Stored records

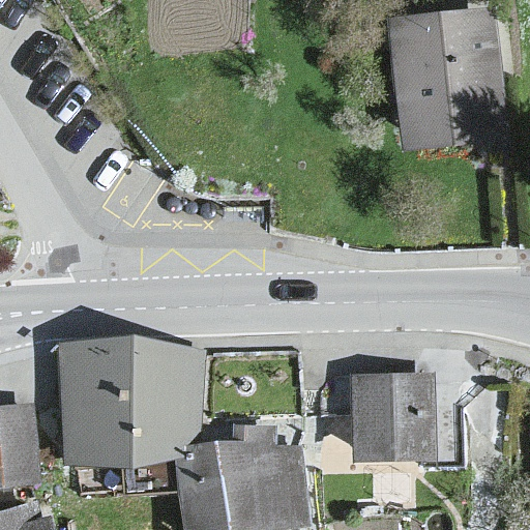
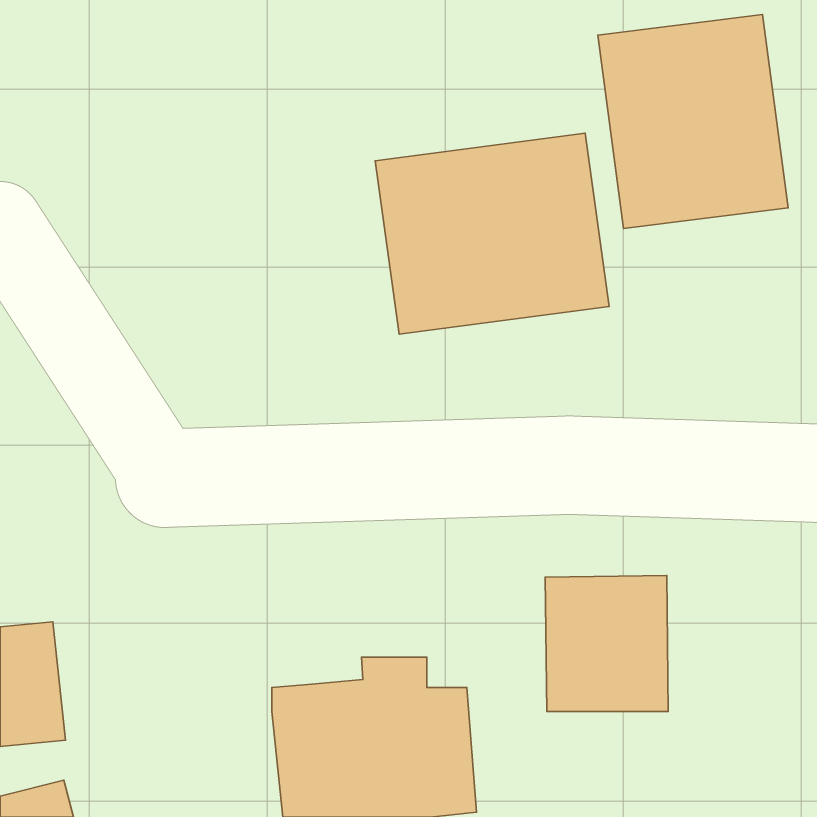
building: none -> [375,133,609,334]
building: [58,349,206,465] -> none

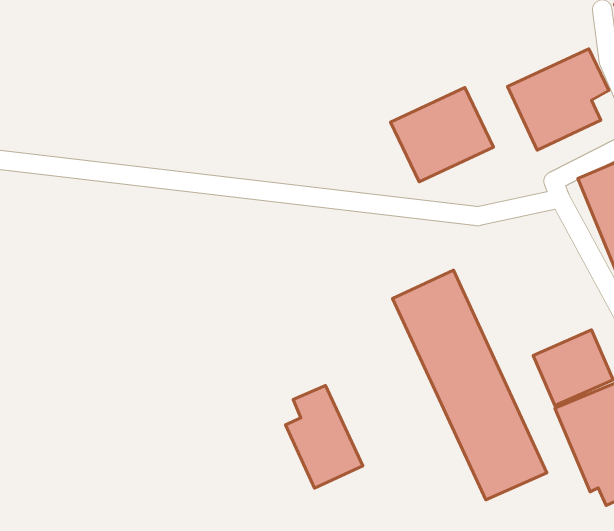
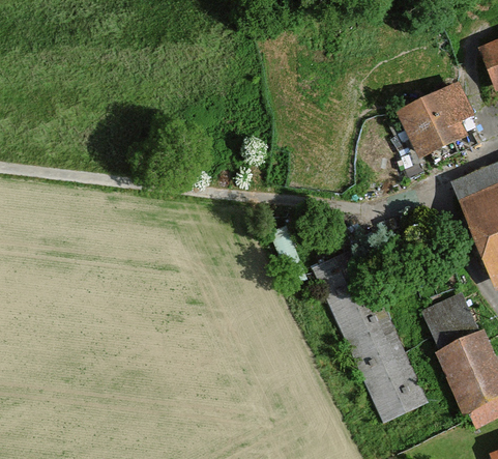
building: [391,87,493,182] -> none
building: [285,385,363,488] -> none

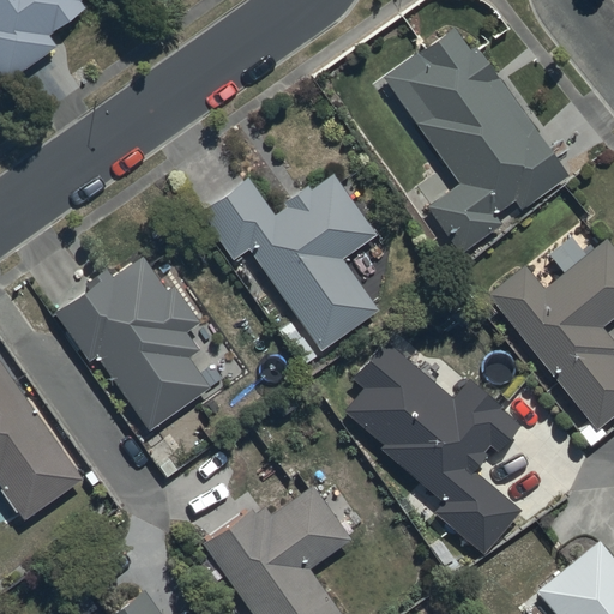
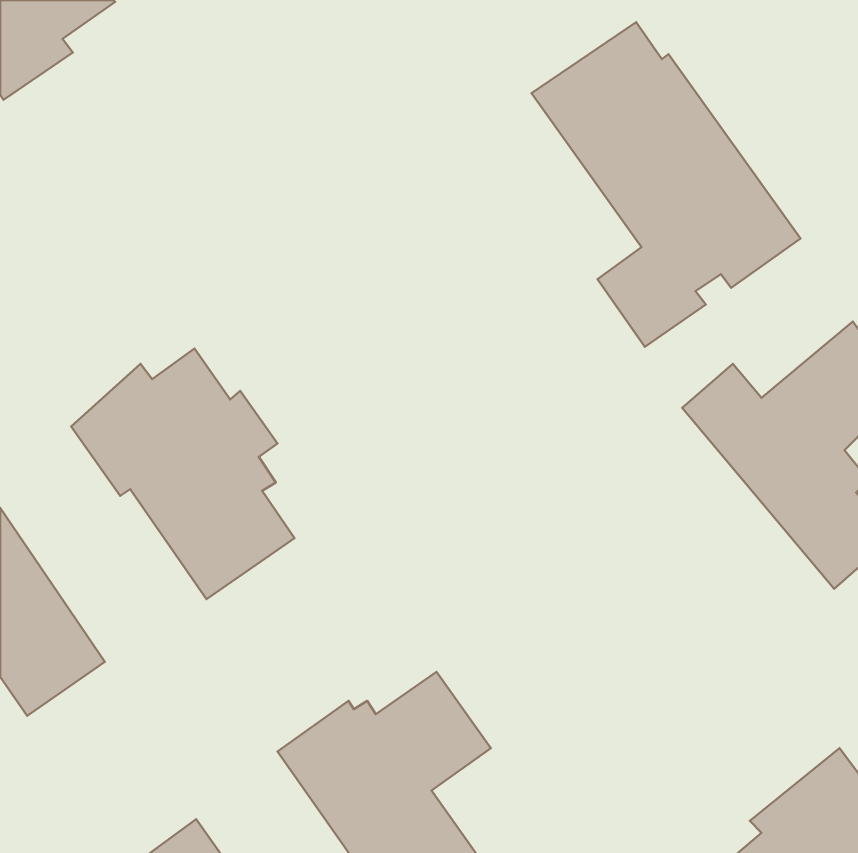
building: [201,173,380,353] -> none
building: [345,343,522,555] -> none

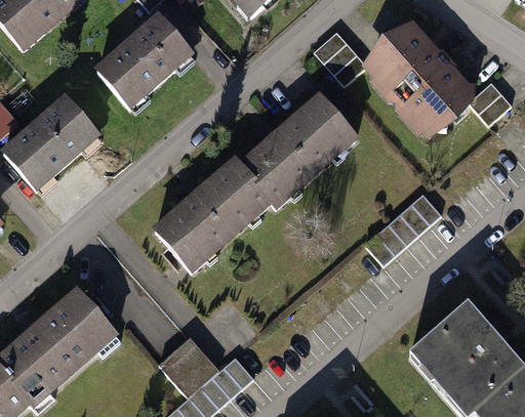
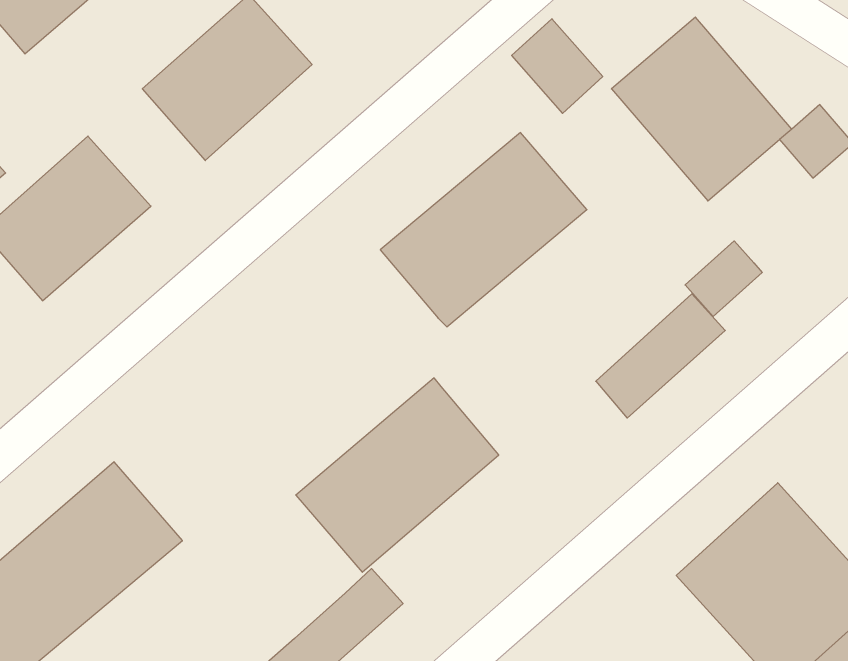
building: none -> [685,241,762,316]
building: [151,158,270,272] -> [296,378,499,572]
building: [163,338,215,390] -> none

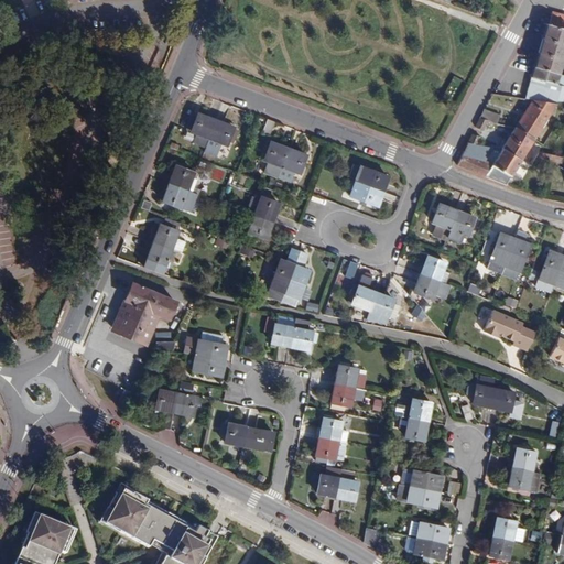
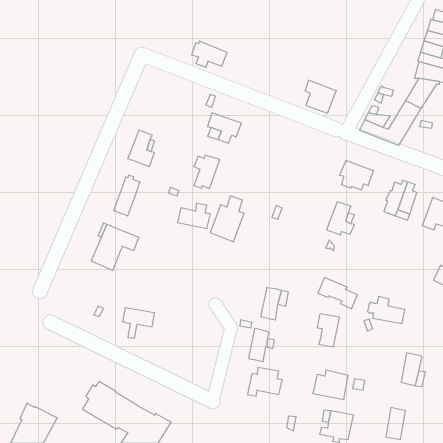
building: [188,113,234,147] -> [192,41,227,67]
building: [349,164,389,206] -> [305,80,336,113]
building: [352,275,394,324] -> none
building: [485,311,535,350] -> [318,277,358,309]
building: [272,318,314,350] -> [177,204,210,229]
building: [186,332,228,377] -> none
building: [234,425,274,452] -> none

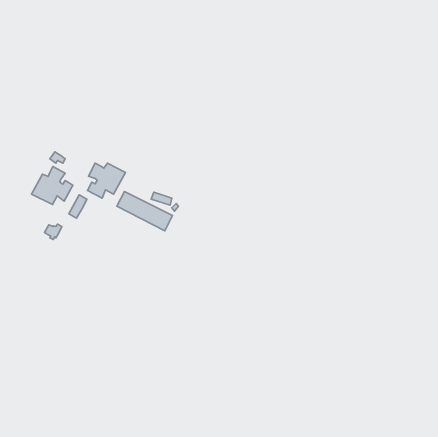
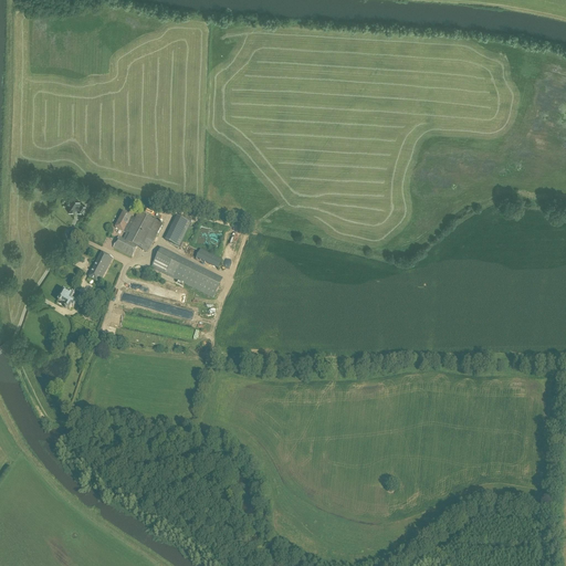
building: [32,166,73,205] -> none
building: none -> [164,214,190,245]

» **What needs to be done**
Would you copy out, exactly and with no pictures, only the lines above from the one that contains "building: [151,158,270,272] ->" through the one that contains "building: [485,311,535,350] ->"?

» **Written reply**
building: [151,158,270,272] -> [296,378,499,572]
building: [163,338,215,390] -> none

building: [188,113,234,147] -> [192,41,227,67]
building: [349,164,389,206] -> [305,80,336,113]
building: [352,275,394,324] -> none
building: [485,311,535,350] -> [318,277,358,309]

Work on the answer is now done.